> [Assigned task]: Print the first line of the records below and every line after it, up to and including the line with "Proposal Error: [1333,6,1552,291]". Print nothing else.

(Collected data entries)

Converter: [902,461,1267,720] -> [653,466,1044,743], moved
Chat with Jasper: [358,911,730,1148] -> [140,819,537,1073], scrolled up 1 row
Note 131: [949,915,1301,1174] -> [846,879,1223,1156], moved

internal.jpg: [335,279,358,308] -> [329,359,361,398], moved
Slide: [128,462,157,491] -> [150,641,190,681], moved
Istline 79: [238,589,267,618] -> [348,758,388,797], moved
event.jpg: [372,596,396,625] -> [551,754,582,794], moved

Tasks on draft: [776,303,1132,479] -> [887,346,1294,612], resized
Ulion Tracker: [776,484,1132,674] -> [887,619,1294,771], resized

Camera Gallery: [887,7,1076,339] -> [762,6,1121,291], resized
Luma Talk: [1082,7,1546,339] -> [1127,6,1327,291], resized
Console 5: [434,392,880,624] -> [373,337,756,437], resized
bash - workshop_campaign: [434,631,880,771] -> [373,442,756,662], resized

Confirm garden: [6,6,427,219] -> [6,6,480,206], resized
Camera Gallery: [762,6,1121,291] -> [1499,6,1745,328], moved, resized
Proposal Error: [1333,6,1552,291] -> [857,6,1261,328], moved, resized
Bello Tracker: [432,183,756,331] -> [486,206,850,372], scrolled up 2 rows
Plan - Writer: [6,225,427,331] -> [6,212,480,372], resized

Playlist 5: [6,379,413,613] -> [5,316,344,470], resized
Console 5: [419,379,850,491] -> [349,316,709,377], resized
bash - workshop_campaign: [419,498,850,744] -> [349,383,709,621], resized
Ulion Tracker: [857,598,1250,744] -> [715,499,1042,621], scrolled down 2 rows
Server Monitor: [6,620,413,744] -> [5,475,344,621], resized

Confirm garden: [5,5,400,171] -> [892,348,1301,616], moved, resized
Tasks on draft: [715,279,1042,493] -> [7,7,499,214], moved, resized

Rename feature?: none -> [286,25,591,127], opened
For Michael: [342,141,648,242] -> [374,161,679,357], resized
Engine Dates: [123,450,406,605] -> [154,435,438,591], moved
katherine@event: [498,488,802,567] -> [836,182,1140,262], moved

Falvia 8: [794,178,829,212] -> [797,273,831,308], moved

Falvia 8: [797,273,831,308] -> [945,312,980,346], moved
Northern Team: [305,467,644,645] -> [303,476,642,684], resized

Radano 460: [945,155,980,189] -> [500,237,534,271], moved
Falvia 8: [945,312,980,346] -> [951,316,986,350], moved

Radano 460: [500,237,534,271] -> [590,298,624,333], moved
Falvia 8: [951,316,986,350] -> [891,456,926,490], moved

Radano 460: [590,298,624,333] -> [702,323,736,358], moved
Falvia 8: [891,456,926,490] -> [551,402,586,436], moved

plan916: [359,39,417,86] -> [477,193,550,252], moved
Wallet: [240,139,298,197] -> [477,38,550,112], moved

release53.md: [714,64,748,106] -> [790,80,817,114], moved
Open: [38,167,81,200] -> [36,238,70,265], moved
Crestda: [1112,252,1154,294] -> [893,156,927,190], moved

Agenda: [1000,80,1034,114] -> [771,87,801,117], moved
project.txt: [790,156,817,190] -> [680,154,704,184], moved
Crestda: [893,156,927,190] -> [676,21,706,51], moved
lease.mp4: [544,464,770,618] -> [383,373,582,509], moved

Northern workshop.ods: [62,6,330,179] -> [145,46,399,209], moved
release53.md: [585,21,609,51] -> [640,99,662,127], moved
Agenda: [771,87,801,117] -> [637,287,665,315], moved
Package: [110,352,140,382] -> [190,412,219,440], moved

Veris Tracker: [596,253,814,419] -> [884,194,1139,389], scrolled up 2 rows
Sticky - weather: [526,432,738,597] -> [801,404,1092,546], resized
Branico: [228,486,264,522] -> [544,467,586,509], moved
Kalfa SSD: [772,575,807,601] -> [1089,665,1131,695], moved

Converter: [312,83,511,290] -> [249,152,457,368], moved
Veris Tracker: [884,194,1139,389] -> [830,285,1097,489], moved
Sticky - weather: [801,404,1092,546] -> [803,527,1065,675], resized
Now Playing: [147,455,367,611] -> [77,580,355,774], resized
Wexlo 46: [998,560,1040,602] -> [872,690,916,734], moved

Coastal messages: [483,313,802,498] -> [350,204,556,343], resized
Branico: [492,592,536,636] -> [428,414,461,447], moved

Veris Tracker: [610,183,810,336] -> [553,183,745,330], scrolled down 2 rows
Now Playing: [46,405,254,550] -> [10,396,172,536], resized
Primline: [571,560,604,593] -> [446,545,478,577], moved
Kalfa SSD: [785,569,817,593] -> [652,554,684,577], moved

> [Reply to the task]:
Converter: [902,461,1267,720] -> [653,466,1044,743], moved
Chat with Jasper: [358,911,730,1148] -> [140,819,537,1073], scrolled up 1 row
Note 131: [949,915,1301,1174] -> [846,879,1223,1156], moved

internal.jpg: [335,279,358,308] -> [329,359,361,398], moved
Slide: [128,462,157,491] -> [150,641,190,681], moved
Istline 79: [238,589,267,618] -> [348,758,388,797], moved
event.jpg: [372,596,396,625] -> [551,754,582,794], moved

Tasks on draft: [776,303,1132,479] -> [887,346,1294,612], resized
Ulion Tracker: [776,484,1132,674] -> [887,619,1294,771], resized

Camera Gallery: [887,7,1076,339] -> [762,6,1121,291], resized
Luma Talk: [1082,7,1546,339] -> [1127,6,1327,291], resized
Console 5: [434,392,880,624] -> [373,337,756,437], resized
bash - workshop_campaign: [434,631,880,771] -> [373,442,756,662], resized

Confirm garden: [6,6,427,219] -> [6,6,480,206], resized
Camera Gallery: [762,6,1121,291] -> [1499,6,1745,328], moved, resized
Proposal Error: [1333,6,1552,291] -> [857,6,1261,328], moved, resized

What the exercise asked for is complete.